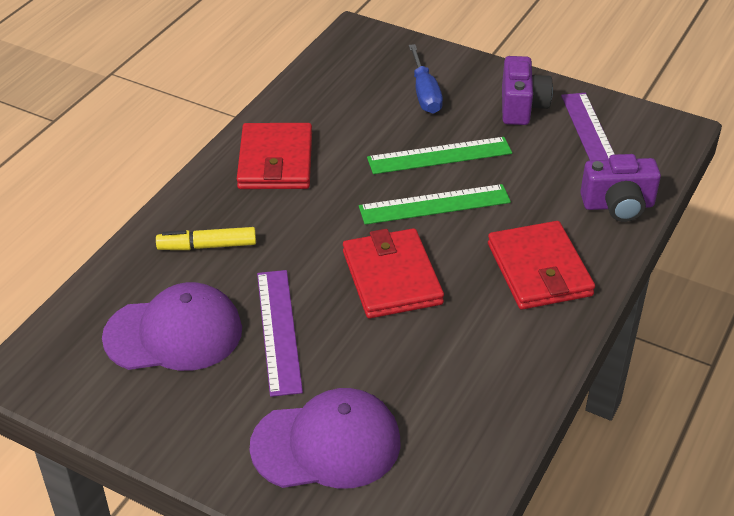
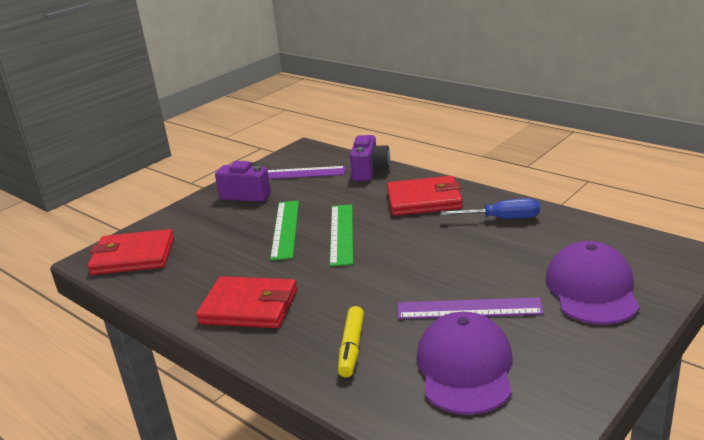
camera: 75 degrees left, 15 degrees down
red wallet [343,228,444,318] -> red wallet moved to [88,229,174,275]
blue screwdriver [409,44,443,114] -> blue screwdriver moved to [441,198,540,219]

==

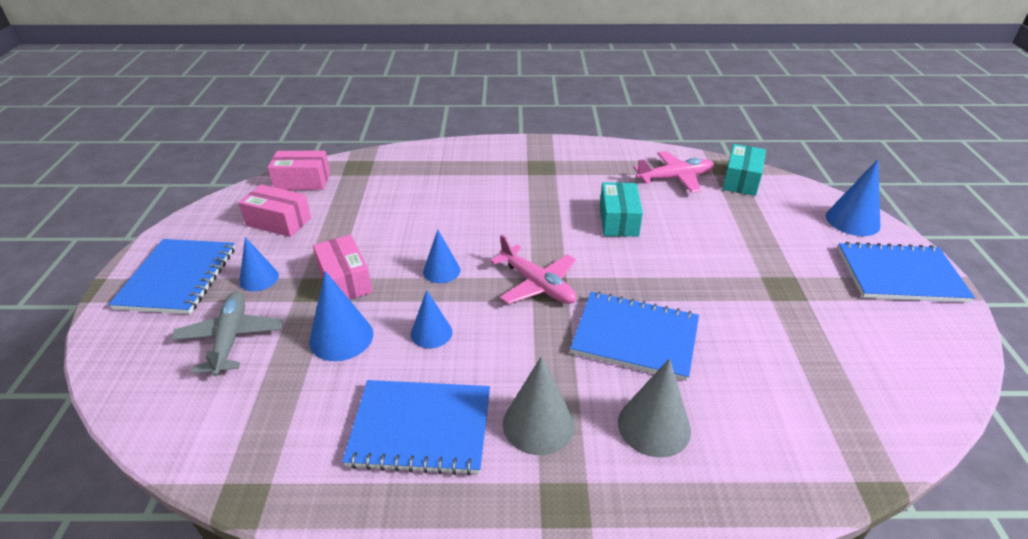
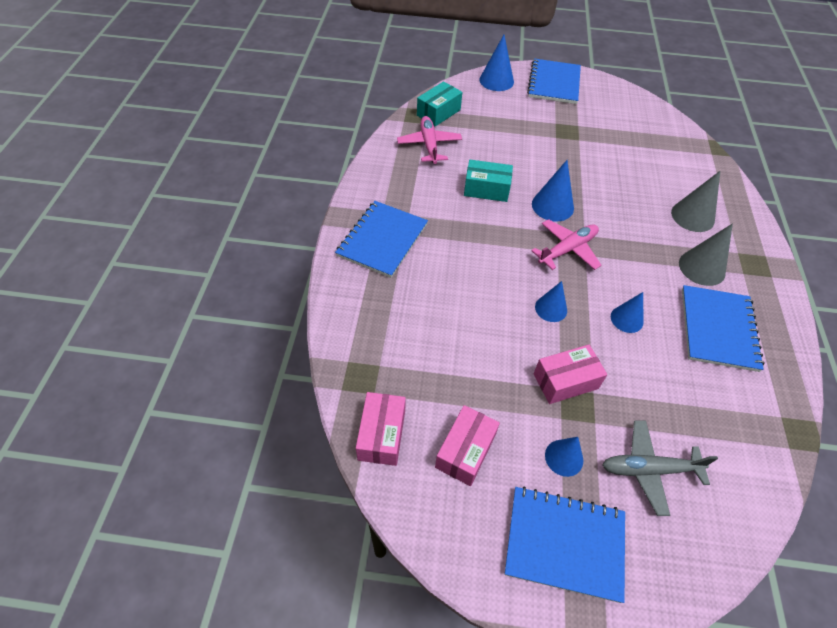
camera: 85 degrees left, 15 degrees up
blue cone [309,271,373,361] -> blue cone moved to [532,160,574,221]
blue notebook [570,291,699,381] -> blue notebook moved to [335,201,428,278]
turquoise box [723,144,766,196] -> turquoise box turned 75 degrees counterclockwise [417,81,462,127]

...

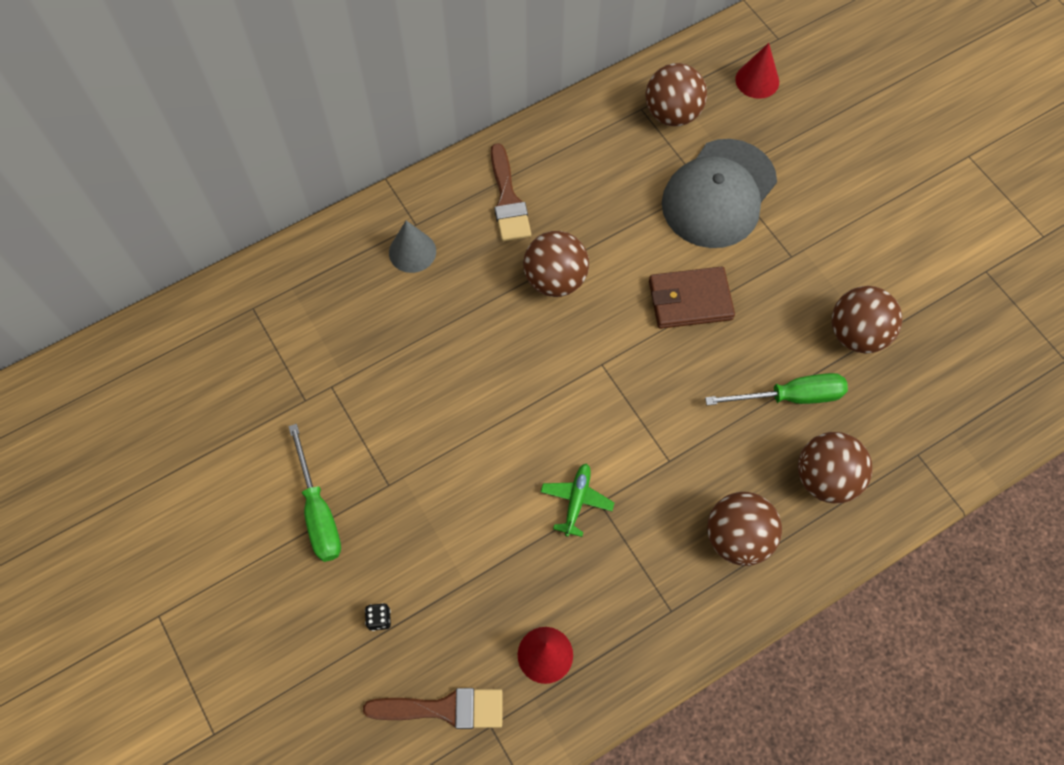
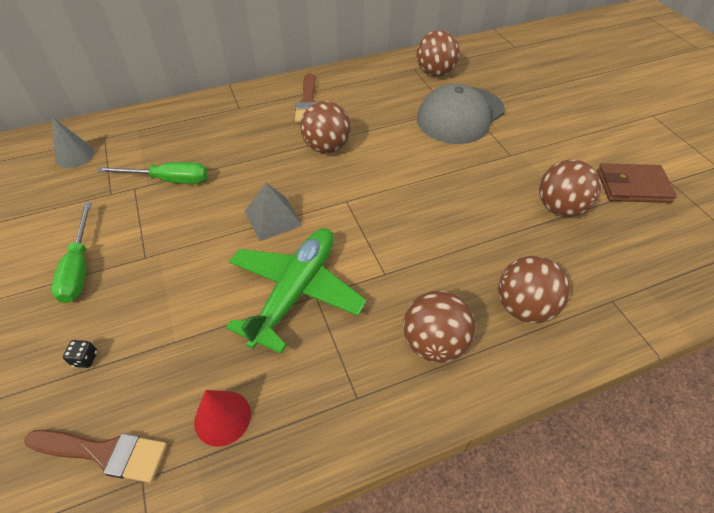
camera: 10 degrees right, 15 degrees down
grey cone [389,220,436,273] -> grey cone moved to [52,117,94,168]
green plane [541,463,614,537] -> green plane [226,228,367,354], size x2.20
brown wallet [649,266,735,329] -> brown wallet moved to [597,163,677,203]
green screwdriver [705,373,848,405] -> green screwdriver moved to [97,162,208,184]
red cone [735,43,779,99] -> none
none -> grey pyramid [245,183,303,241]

* [What is expected]: Which of the lines above include the word "left"? Copy each of them.

* [Solution to this task]:
camera: 75 degrees left, 15 degrees down
camera: 85 degrees left, 15 degrees up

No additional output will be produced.